Below are the records; copy each line in them that holds the word "blue".

··· Provided entries

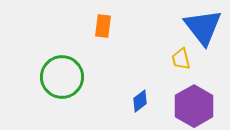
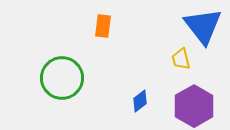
blue triangle: moved 1 px up
green circle: moved 1 px down
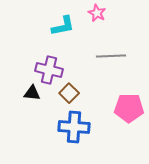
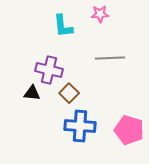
pink star: moved 3 px right, 1 px down; rotated 30 degrees counterclockwise
cyan L-shape: rotated 95 degrees clockwise
gray line: moved 1 px left, 2 px down
pink pentagon: moved 22 px down; rotated 16 degrees clockwise
blue cross: moved 6 px right, 1 px up
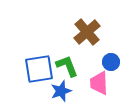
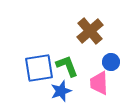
brown cross: moved 3 px right, 1 px up
blue square: moved 1 px up
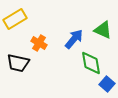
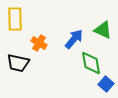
yellow rectangle: rotated 60 degrees counterclockwise
blue square: moved 1 px left
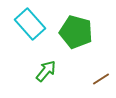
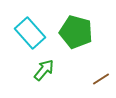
cyan rectangle: moved 9 px down
green arrow: moved 2 px left, 1 px up
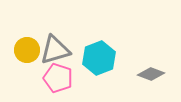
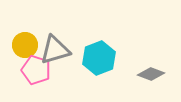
yellow circle: moved 2 px left, 5 px up
pink pentagon: moved 22 px left, 8 px up
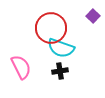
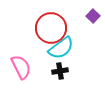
cyan semicircle: rotated 56 degrees counterclockwise
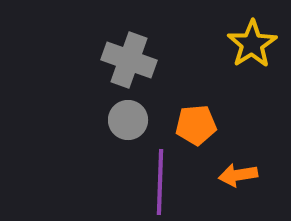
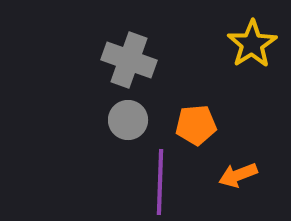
orange arrow: rotated 12 degrees counterclockwise
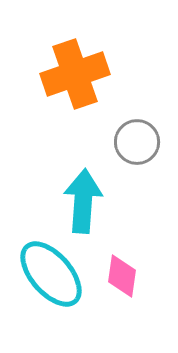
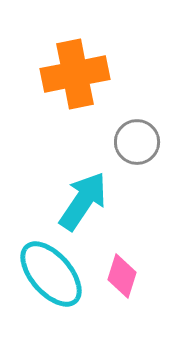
orange cross: rotated 8 degrees clockwise
cyan arrow: rotated 30 degrees clockwise
pink diamond: rotated 9 degrees clockwise
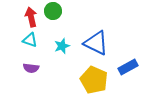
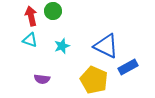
red arrow: moved 1 px up
blue triangle: moved 10 px right, 3 px down
purple semicircle: moved 11 px right, 11 px down
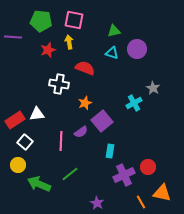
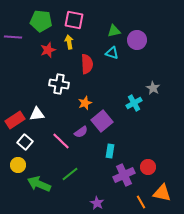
purple circle: moved 9 px up
red semicircle: moved 2 px right, 4 px up; rotated 66 degrees clockwise
pink line: rotated 48 degrees counterclockwise
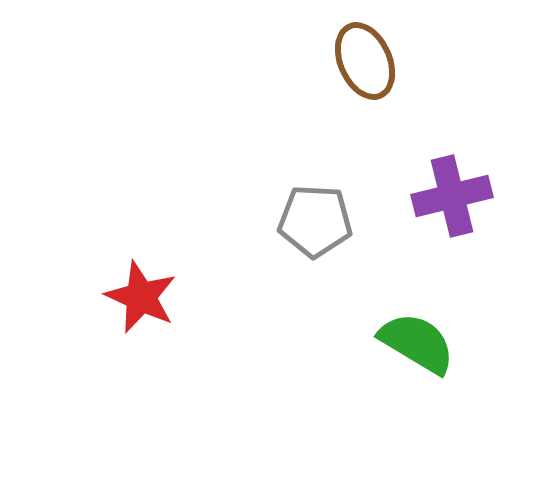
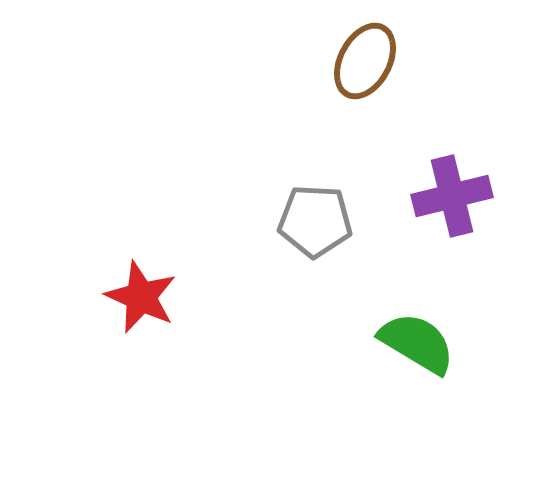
brown ellipse: rotated 52 degrees clockwise
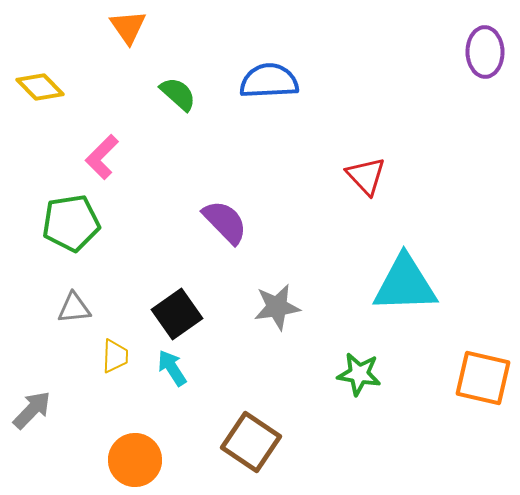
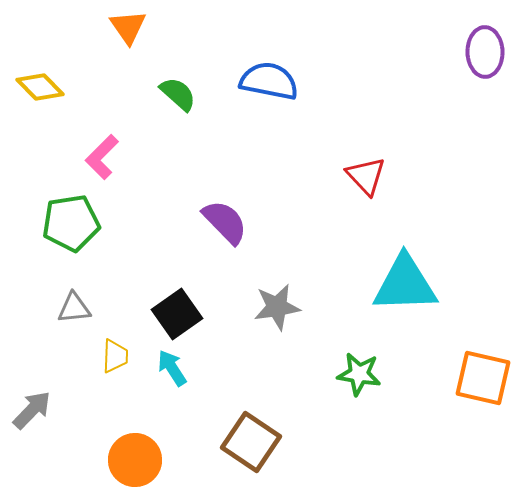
blue semicircle: rotated 14 degrees clockwise
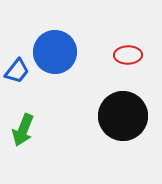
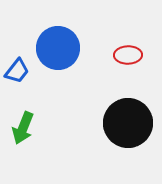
blue circle: moved 3 px right, 4 px up
black circle: moved 5 px right, 7 px down
green arrow: moved 2 px up
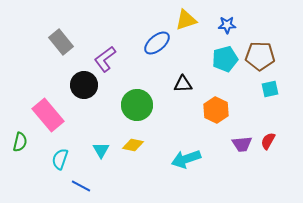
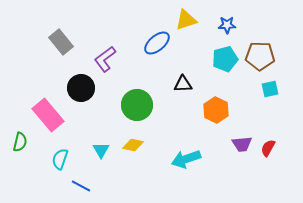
black circle: moved 3 px left, 3 px down
red semicircle: moved 7 px down
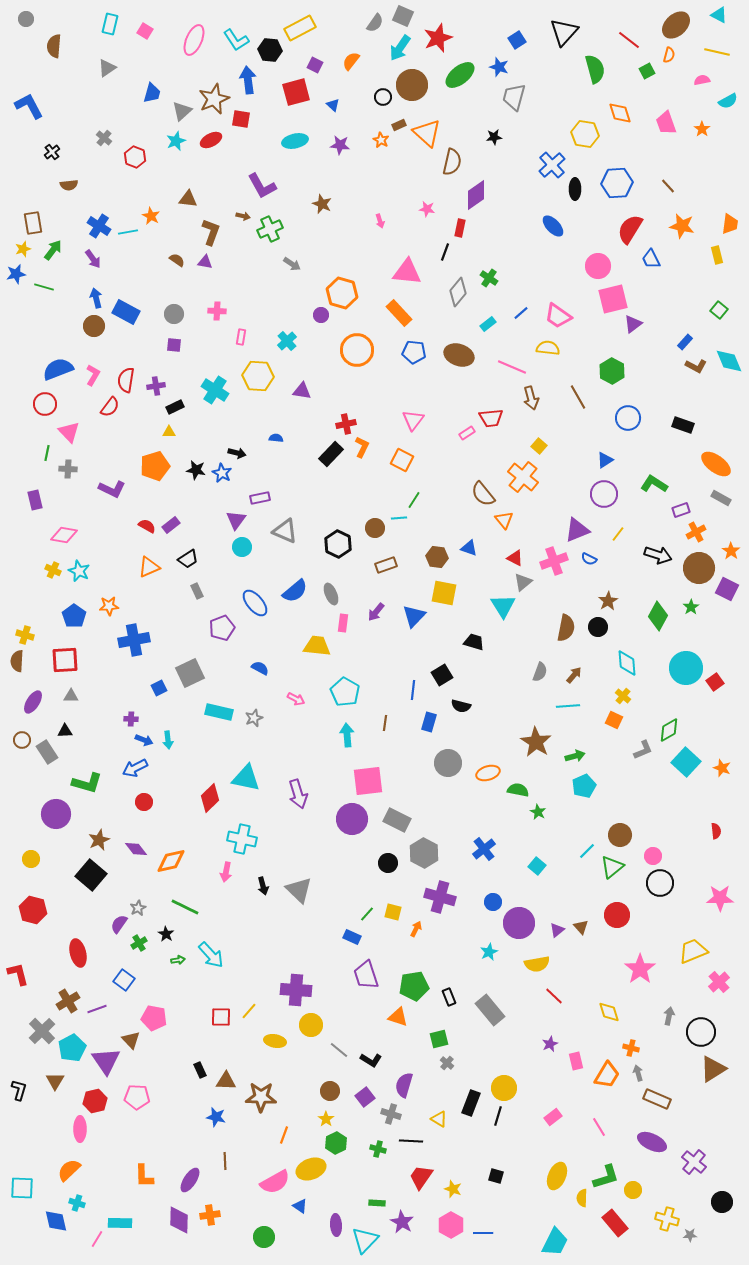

······

Response to this exercise:
blue triangle: moved 1 px up
blue cross: moved 6 px right, 1 px up
blue square: moved 1 px up
blue square: moved 1 px left
blue triangle: moved 10 px right, 3 px down
blue semicircle: rotated 14 degrees clockwise
blue circle: moved 3 px right, 4 px up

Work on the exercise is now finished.